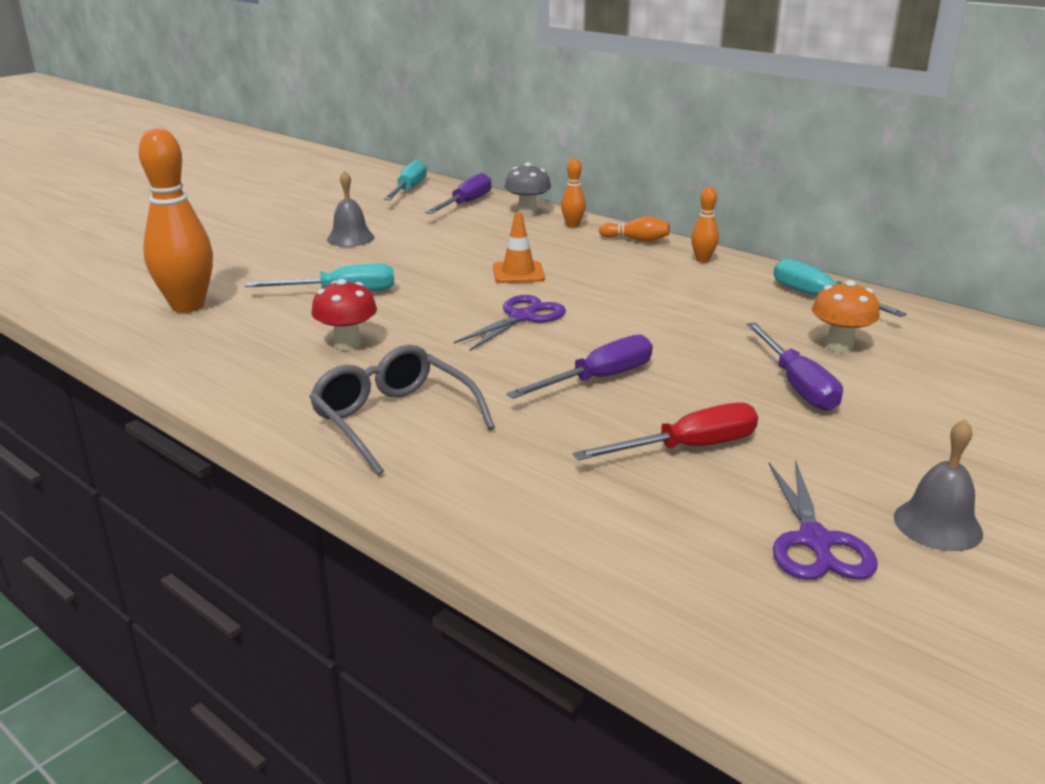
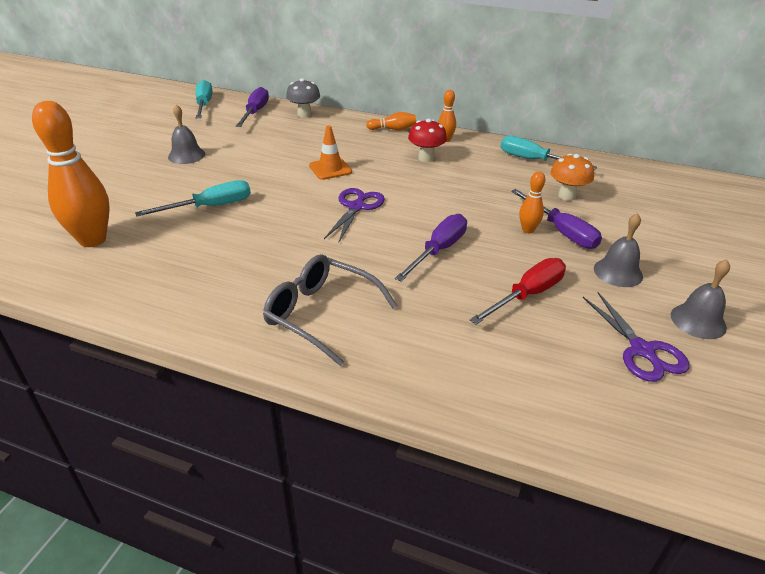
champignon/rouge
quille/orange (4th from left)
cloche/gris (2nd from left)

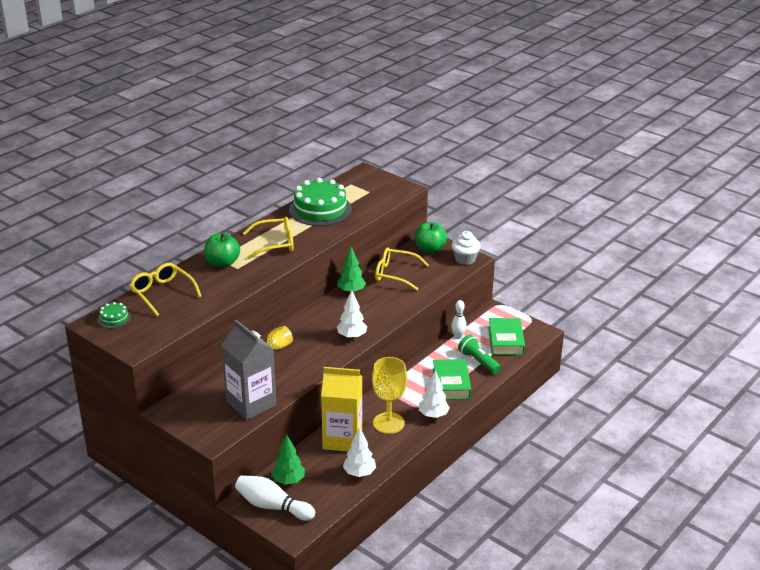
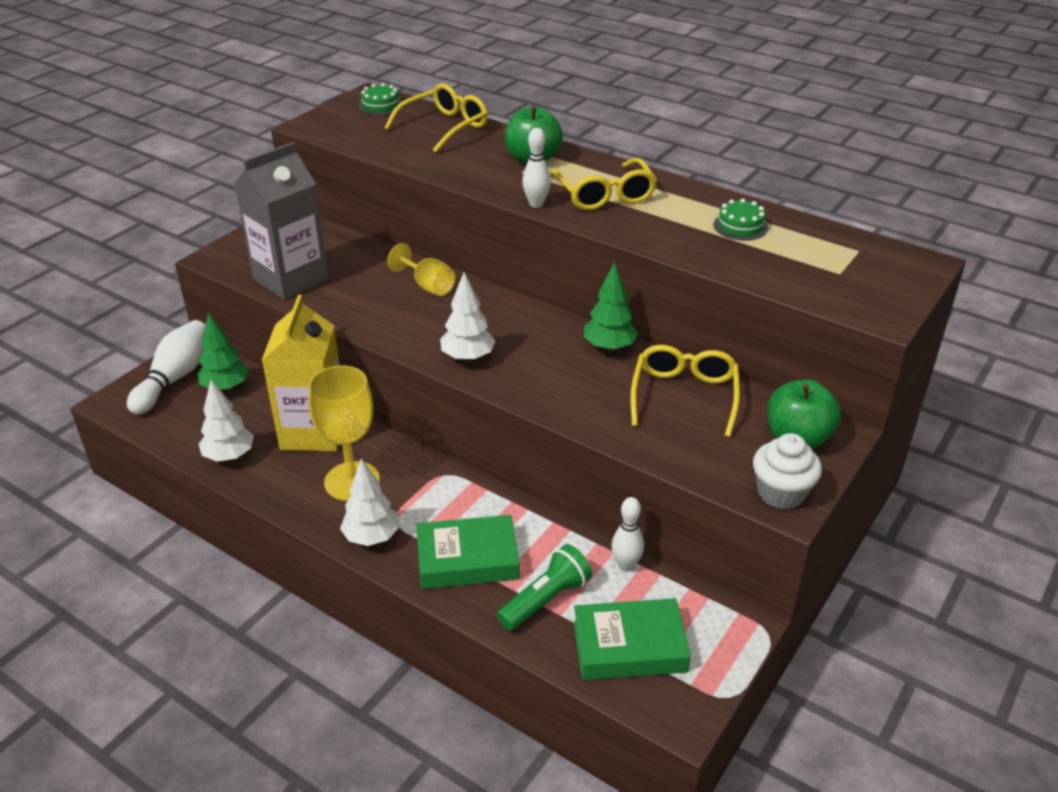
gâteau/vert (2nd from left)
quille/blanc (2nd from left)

**Task item:** The entries need to be restated exactly, and their pictures left out.

**Reply:**
champignon/rouge
quille/orange (4th from left)
cloche/gris (2nd from left)

gâteau/vert (2nd from left)
quille/blanc (2nd from left)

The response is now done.